● **TASK TO CARRY OUT**: Beginning at the line that holds "orange cylinder: 0 -> 1", copy the material below exactly through its last line.

● **RECORDS FOR PROCESSING**:
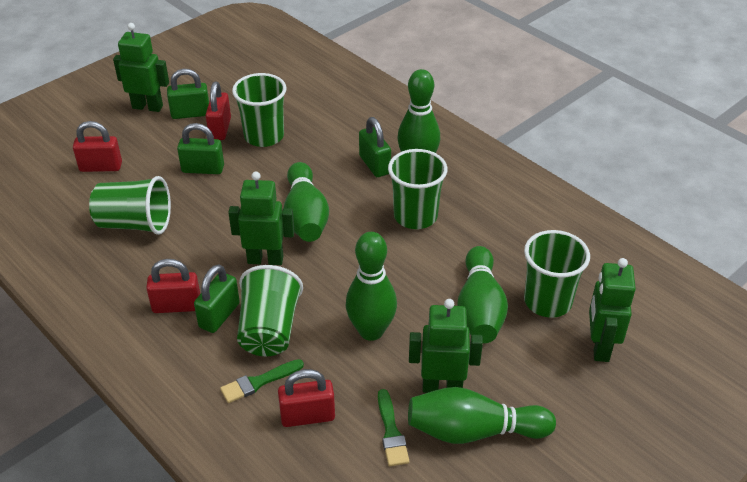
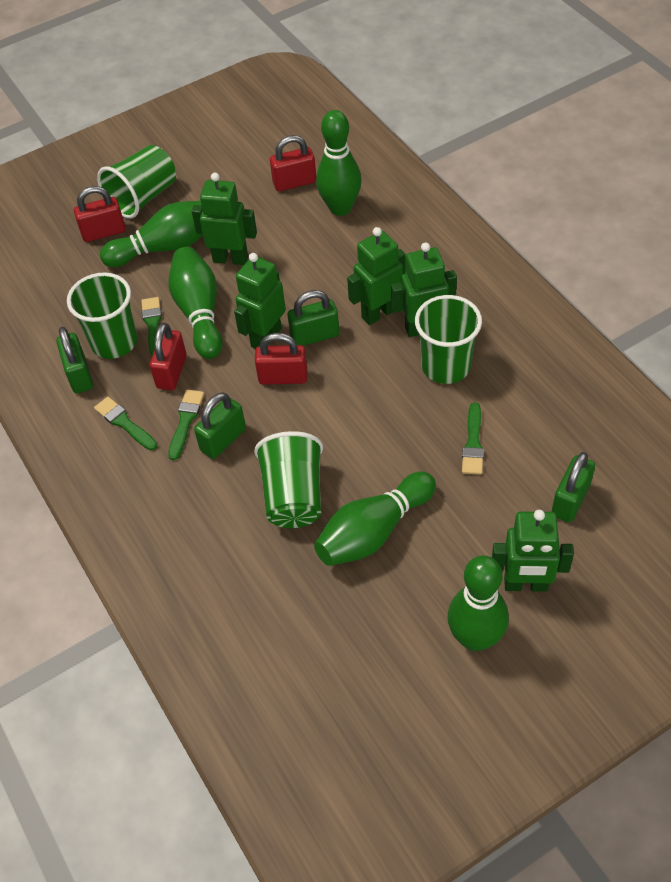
green brush: 2 -> 4
green cup: 5 -> 4
green robot: 4 -> 5

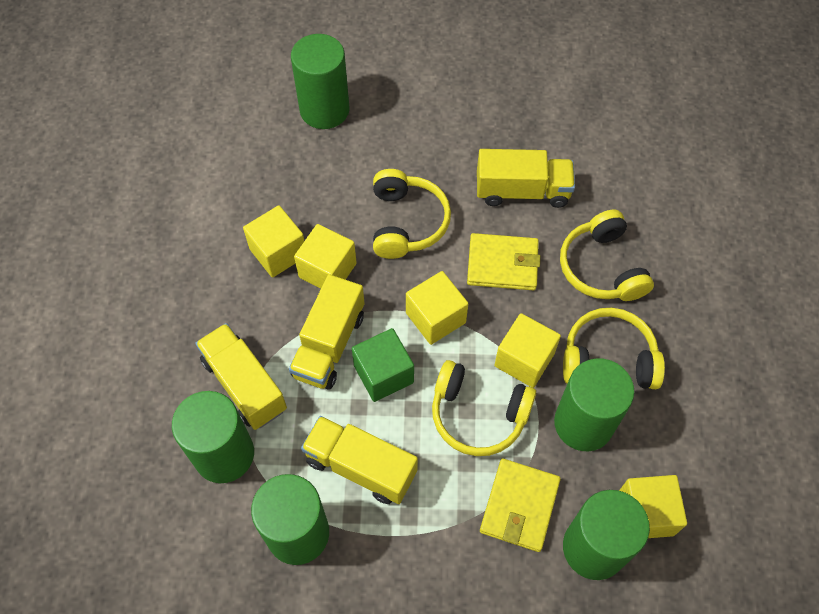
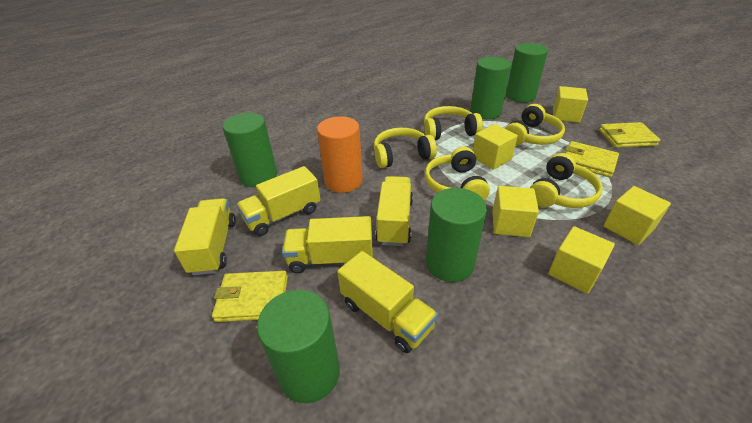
green cube: 1 -> 0
orange cylinder: 0 -> 1
yellow headphones: 4 -> 5
yellow truck: 4 -> 5
yellow wallet: 2 -> 3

● **EXERCISE RESULT**:
orange cylinder: 0 -> 1
yellow headphones: 4 -> 5
yellow truck: 4 -> 5
yellow wallet: 2 -> 3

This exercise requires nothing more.